**Work item:**
If a line below contains "RFID", count it. Report the final total and nothing more.

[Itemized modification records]
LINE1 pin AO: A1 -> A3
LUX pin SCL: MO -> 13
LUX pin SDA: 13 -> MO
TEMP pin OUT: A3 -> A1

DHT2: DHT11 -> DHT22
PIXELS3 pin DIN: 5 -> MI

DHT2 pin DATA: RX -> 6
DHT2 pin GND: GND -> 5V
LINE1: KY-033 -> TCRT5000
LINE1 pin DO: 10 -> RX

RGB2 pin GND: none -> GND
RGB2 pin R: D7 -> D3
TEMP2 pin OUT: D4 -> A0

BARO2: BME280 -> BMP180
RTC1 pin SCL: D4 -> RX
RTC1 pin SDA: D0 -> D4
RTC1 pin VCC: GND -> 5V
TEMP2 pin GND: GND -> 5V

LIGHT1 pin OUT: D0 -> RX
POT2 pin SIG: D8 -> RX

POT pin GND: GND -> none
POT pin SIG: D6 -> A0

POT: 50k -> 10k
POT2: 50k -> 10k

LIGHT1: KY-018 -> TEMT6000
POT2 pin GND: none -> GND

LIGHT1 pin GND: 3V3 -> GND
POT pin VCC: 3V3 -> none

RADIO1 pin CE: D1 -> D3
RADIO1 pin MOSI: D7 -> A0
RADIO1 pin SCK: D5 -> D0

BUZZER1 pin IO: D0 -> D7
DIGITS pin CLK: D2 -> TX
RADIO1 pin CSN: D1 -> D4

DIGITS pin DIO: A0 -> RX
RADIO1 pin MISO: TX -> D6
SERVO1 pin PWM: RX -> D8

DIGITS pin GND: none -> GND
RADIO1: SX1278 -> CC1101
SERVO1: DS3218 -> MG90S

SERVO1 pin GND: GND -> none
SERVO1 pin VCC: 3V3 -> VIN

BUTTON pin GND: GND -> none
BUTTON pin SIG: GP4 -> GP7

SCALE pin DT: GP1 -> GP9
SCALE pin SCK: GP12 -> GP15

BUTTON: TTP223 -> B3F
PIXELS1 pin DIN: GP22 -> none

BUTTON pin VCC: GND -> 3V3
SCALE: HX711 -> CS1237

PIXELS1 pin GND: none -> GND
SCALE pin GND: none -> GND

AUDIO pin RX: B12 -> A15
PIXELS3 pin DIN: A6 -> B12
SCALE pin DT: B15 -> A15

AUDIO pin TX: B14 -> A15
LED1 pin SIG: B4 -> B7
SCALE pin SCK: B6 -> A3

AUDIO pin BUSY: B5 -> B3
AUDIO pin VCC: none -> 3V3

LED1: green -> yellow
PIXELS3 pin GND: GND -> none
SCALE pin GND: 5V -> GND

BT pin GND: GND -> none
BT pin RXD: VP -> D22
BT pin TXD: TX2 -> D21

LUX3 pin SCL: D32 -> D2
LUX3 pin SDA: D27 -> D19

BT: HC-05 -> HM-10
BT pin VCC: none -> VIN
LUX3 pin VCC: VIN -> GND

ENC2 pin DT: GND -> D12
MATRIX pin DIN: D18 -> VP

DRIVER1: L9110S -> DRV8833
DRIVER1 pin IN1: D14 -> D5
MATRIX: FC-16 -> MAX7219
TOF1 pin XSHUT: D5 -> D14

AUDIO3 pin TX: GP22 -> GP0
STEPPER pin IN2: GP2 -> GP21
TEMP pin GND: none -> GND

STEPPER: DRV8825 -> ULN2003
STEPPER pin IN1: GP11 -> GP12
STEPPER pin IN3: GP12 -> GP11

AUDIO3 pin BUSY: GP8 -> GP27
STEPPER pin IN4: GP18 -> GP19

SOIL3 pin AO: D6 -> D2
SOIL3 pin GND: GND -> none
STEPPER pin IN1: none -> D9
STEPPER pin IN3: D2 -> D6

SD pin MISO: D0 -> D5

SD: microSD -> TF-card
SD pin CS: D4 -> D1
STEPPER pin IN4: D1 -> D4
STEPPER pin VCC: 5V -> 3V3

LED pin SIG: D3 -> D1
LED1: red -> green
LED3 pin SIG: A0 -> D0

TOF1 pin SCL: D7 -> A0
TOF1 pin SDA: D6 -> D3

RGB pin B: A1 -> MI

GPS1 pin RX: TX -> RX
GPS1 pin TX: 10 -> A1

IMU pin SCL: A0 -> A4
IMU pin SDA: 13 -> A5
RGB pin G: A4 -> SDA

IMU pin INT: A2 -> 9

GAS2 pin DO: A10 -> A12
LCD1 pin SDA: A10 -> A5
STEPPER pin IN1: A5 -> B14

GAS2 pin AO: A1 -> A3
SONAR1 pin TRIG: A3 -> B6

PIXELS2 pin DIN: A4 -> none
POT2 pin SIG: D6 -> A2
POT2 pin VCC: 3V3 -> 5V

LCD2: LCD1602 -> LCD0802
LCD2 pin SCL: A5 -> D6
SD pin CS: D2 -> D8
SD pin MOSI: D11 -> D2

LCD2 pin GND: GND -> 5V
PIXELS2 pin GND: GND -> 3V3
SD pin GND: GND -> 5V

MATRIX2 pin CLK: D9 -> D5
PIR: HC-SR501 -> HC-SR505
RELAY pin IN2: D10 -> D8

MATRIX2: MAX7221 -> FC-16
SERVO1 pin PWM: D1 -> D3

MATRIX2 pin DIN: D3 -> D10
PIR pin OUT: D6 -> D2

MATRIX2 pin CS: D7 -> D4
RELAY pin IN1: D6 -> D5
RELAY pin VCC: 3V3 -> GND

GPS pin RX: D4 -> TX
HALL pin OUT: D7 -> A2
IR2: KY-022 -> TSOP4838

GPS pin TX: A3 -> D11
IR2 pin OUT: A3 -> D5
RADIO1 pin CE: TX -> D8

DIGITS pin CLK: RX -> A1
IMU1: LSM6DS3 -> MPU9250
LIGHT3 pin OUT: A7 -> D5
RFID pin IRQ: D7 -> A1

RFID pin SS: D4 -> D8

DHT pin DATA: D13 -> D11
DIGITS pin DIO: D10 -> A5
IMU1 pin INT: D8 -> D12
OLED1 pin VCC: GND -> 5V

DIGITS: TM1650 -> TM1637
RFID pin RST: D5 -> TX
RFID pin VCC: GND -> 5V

**Reply:**
4